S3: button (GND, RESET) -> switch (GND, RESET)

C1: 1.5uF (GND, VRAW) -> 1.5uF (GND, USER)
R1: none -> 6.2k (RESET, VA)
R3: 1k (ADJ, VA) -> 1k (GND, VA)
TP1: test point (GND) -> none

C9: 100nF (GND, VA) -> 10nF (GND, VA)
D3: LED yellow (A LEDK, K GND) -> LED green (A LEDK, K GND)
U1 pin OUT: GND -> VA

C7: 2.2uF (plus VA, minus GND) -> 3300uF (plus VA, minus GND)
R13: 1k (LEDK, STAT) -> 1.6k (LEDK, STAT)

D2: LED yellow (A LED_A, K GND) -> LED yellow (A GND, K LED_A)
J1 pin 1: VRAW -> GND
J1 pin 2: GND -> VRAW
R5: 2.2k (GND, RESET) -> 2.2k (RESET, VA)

* _What to produce_
The lines from the one with "TP1: test point (GND) -> none" through the final line of the data are to be reproduced exactly, both included, with no other lines.

* _Task response_
TP1: test point (GND) -> none

C9: 100nF (GND, VA) -> 10nF (GND, VA)
D3: LED yellow (A LEDK, K GND) -> LED green (A LEDK, K GND)
U1 pin OUT: GND -> VA

C7: 2.2uF (plus VA, minus GND) -> 3300uF (plus VA, minus GND)
R13: 1k (LEDK, STAT) -> 1.6k (LEDK, STAT)

D2: LED yellow (A LED_A, K GND) -> LED yellow (A GND, K LED_A)
J1 pin 1: VRAW -> GND
J1 pin 2: GND -> VRAW
R5: 2.2k (GND, RESET) -> 2.2k (RESET, VA)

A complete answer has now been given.